* _REQUIRED WORK_: Every line from the one holding "white key (66" through the one holding "pink wallet (520" in the data below must be returned exactly, both ends included, with pictures left out and nothing else added.

* _Image sets with object changes_:
※
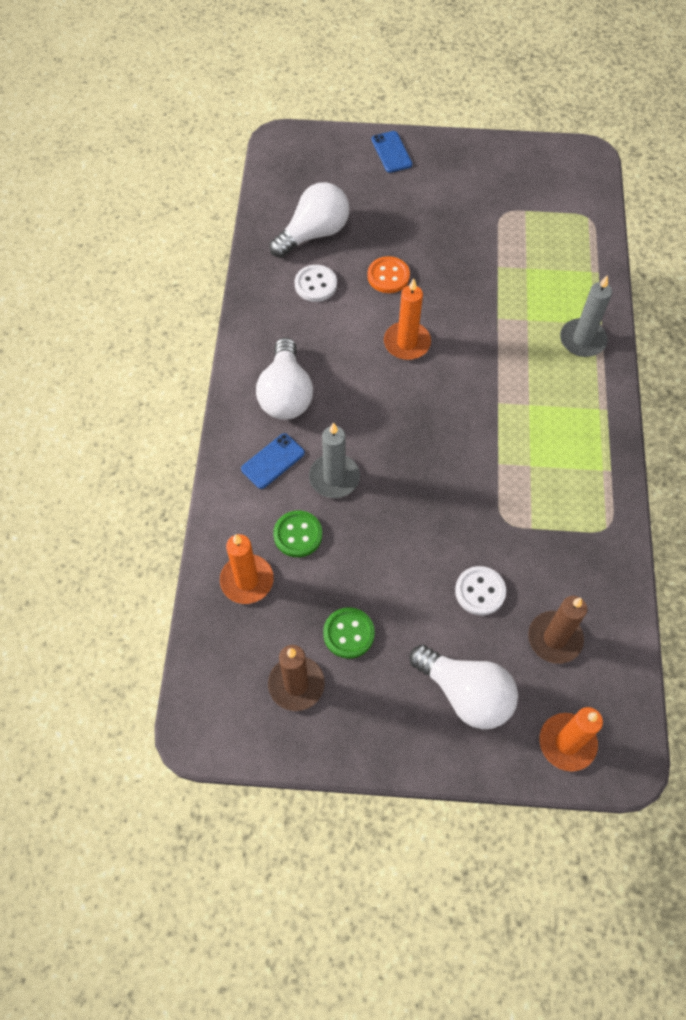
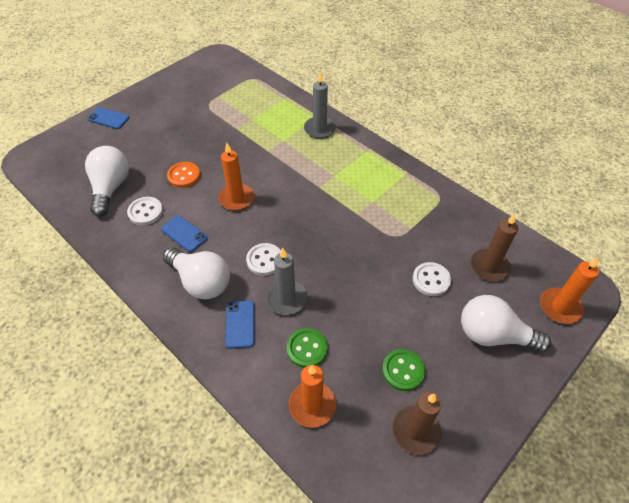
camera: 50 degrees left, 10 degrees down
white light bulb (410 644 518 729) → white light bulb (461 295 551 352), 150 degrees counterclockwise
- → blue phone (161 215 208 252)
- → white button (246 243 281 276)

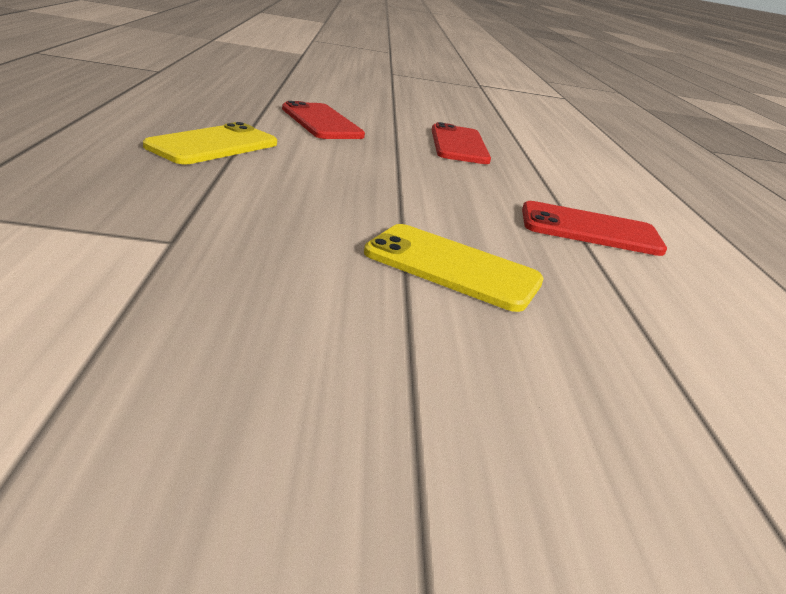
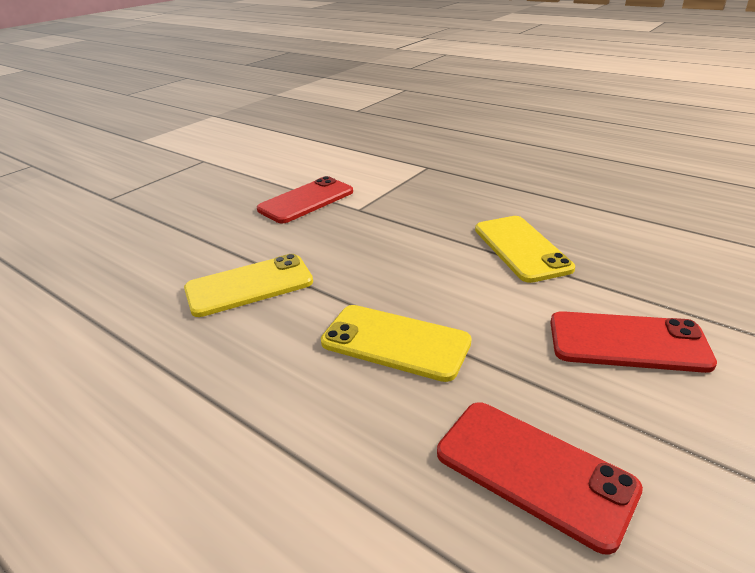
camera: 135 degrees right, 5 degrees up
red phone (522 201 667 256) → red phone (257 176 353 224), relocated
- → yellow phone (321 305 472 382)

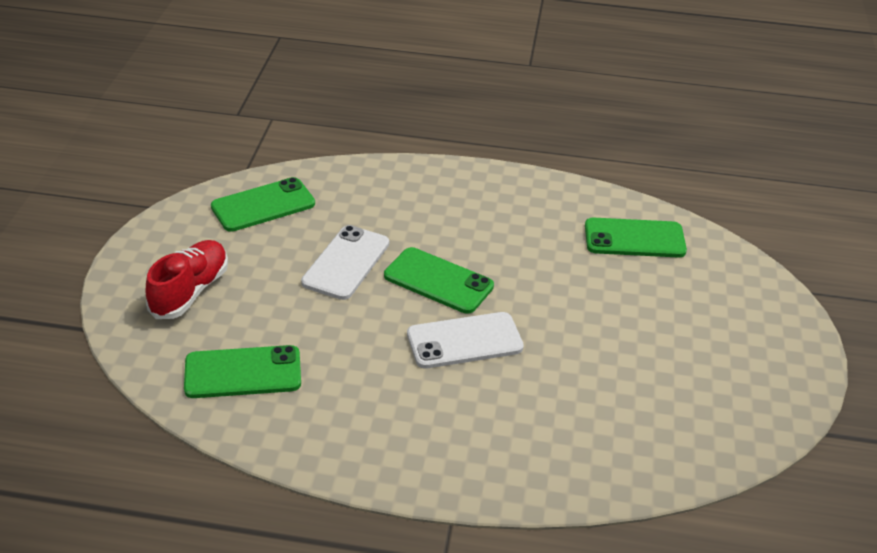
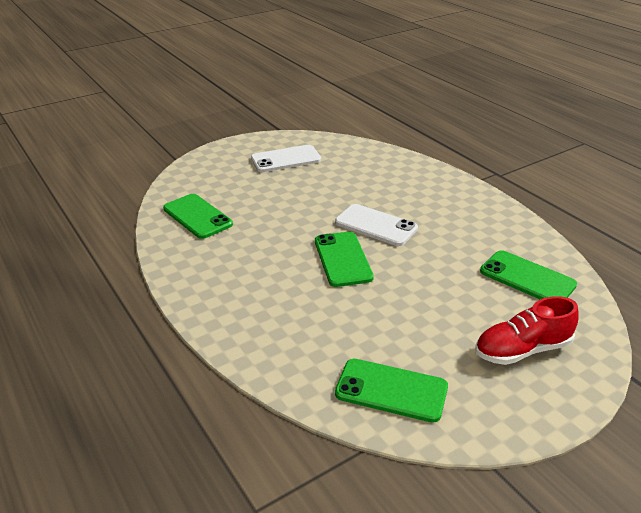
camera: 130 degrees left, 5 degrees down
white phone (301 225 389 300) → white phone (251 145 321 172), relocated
※
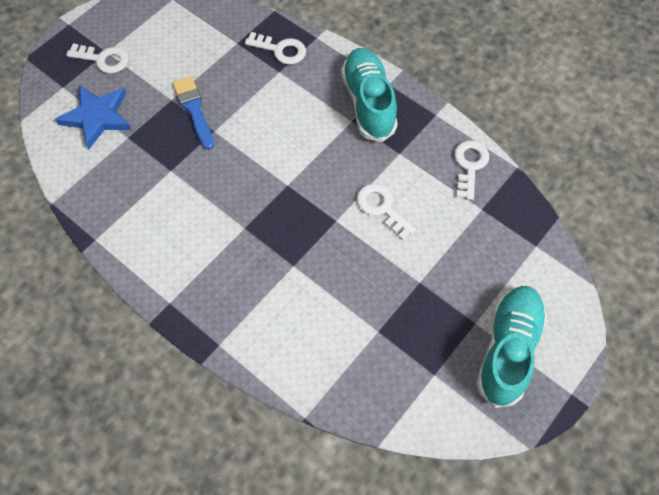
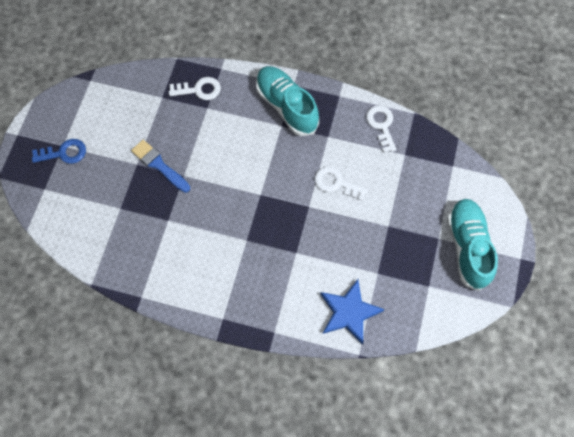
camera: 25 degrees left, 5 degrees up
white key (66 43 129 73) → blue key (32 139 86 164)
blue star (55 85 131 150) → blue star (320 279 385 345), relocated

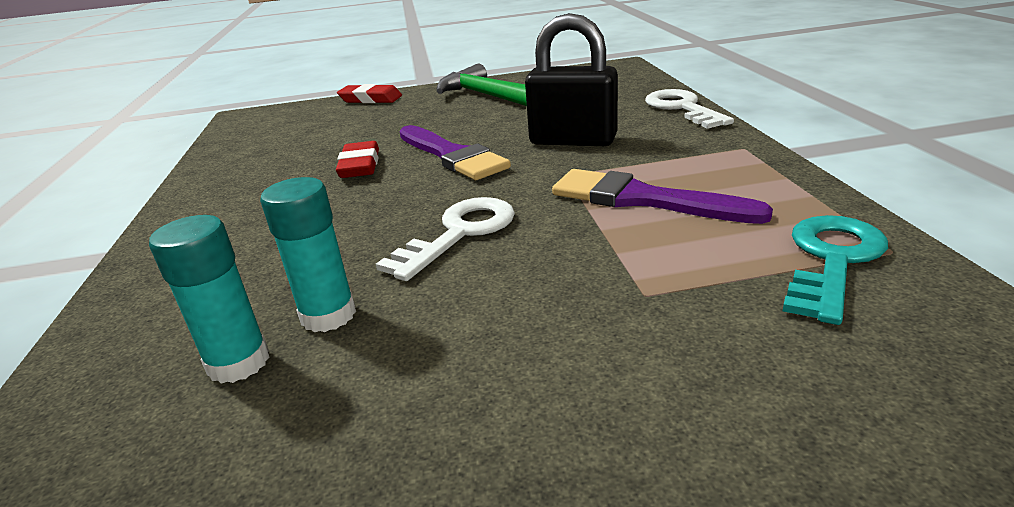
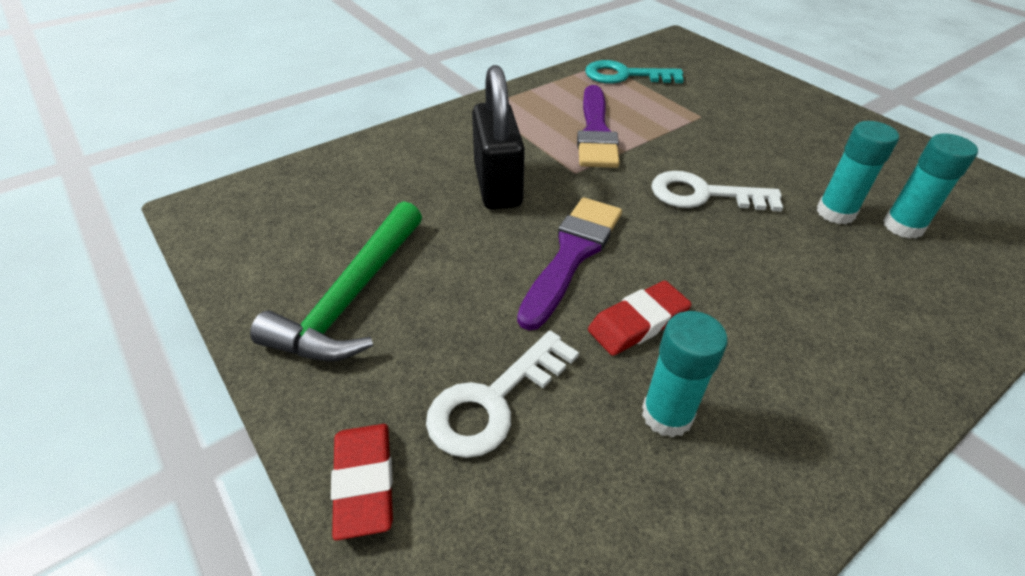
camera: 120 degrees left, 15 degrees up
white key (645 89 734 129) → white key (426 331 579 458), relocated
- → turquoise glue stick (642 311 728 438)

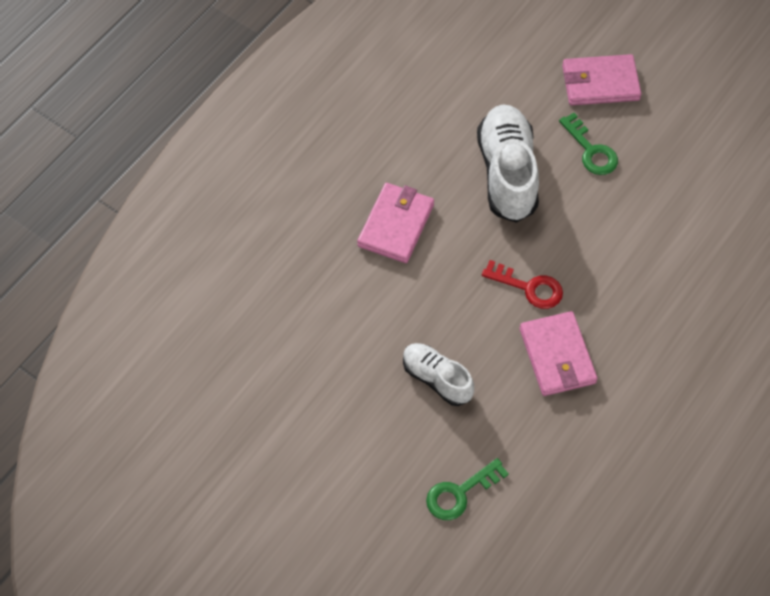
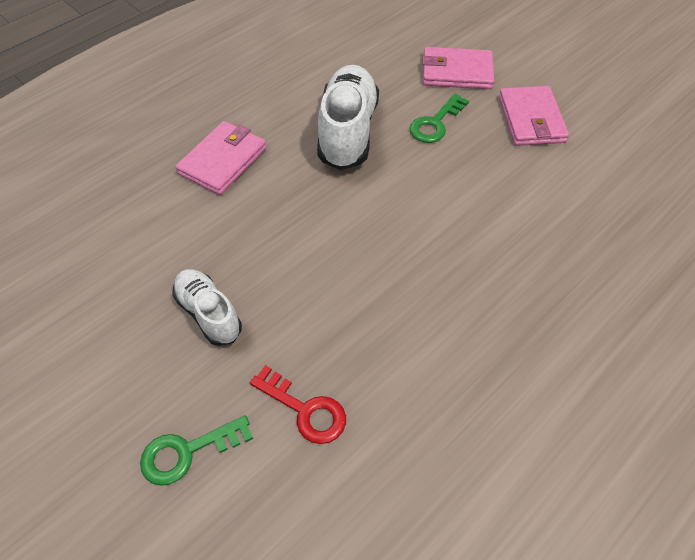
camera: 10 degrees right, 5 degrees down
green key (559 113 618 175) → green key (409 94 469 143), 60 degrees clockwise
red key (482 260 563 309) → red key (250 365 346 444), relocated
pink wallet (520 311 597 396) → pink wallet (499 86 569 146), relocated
※
* _TASK ANSWER_:
white key (66 43 129 73) → blue key (32 139 86 164)
blue star (55 85 131 150) → blue star (320 279 385 345), relocated

camera: 120 degrees left, 15 degrees up
white key (645 89 734 129) → white key (426 331 579 458), relocated
- → turquoise glue stick (642 311 728 438)

camera: 10 degrees right, 5 degrees down
green key (559 113 618 175) → green key (409 94 469 143), 60 degrees clockwise
red key (482 260 563 309) → red key (250 365 346 444), relocated
pink wallet (520 311 597 396) → pink wallet (499 86 569 146), relocated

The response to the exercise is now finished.